Description of the task
Can you print the data exactly and leave out each image?

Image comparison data
• • • •

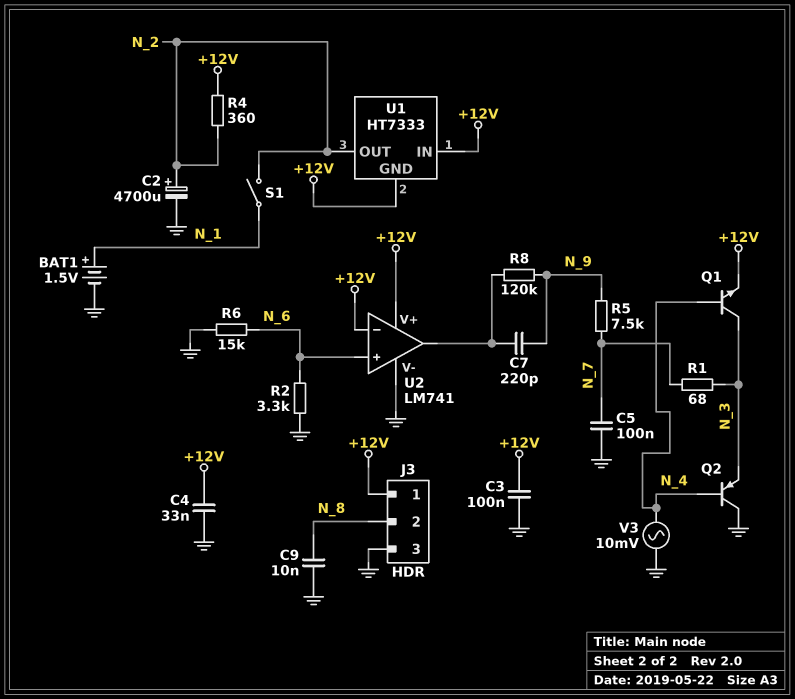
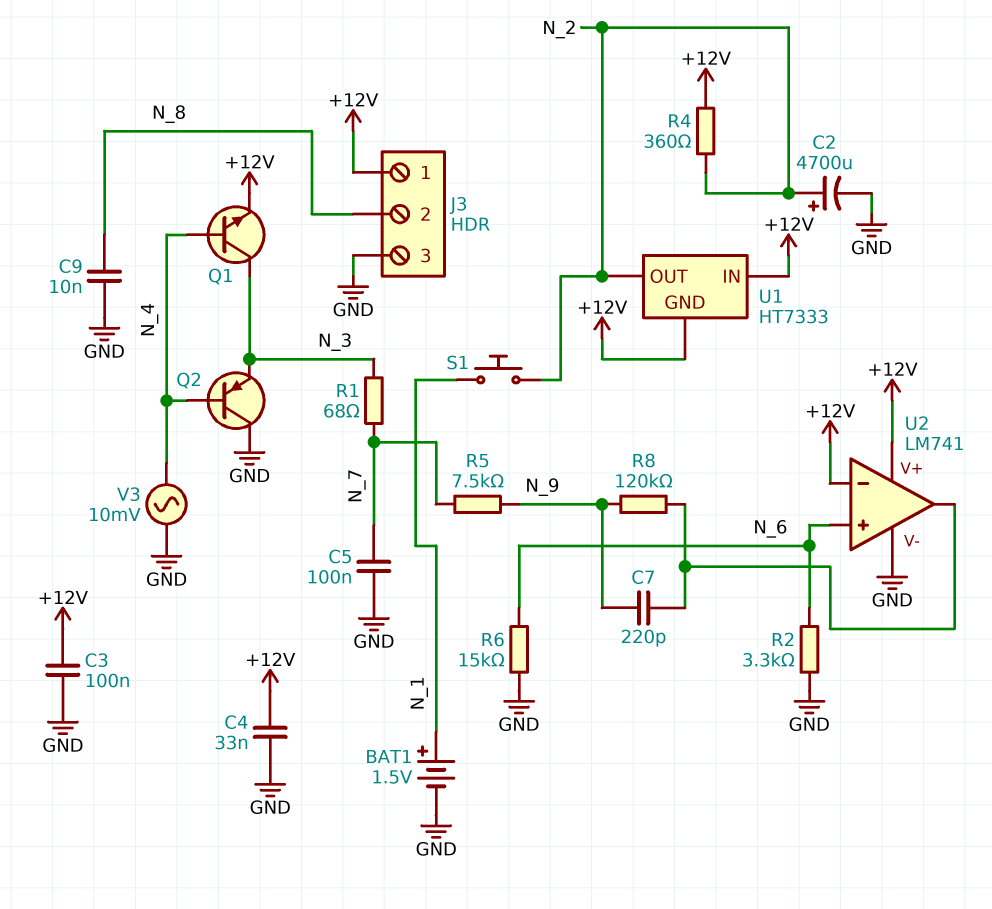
S1: switch (N_1, N_2) -> button (N_1, N_2)

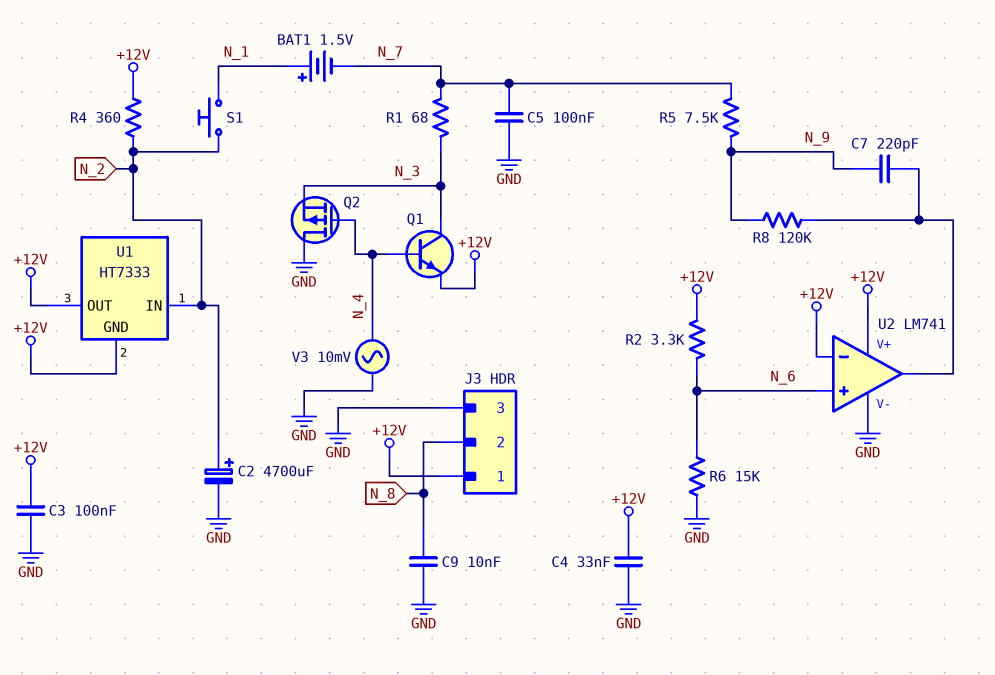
BAT1: 1.5V (plus N_1, minus GND) -> 1.5V (plus N_1, minus N_7)
Q2: PNP (B N_4, C GND, E N_3) -> PMOS (G N_4, D GND, S N_3)
R2: 3.3k (GND, N_6) -> 3.3k (+12V, N_6)
U1 pin IN: +12V -> N_2
U1 pin OUT: N_2 -> +12V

• • • •

Answer space
S1: switch (N_1, N_2) -> button (N_1, N_2)

BAT1: 1.5V (plus N_1, minus GND) -> 1.5V (plus N_1, minus N_7)
Q2: PNP (B N_4, C GND, E N_3) -> PMOS (G N_4, D GND, S N_3)
R2: 3.3k (GND, N_6) -> 3.3k (+12V, N_6)
U1 pin IN: +12V -> N_2
U1 pin OUT: N_2 -> +12V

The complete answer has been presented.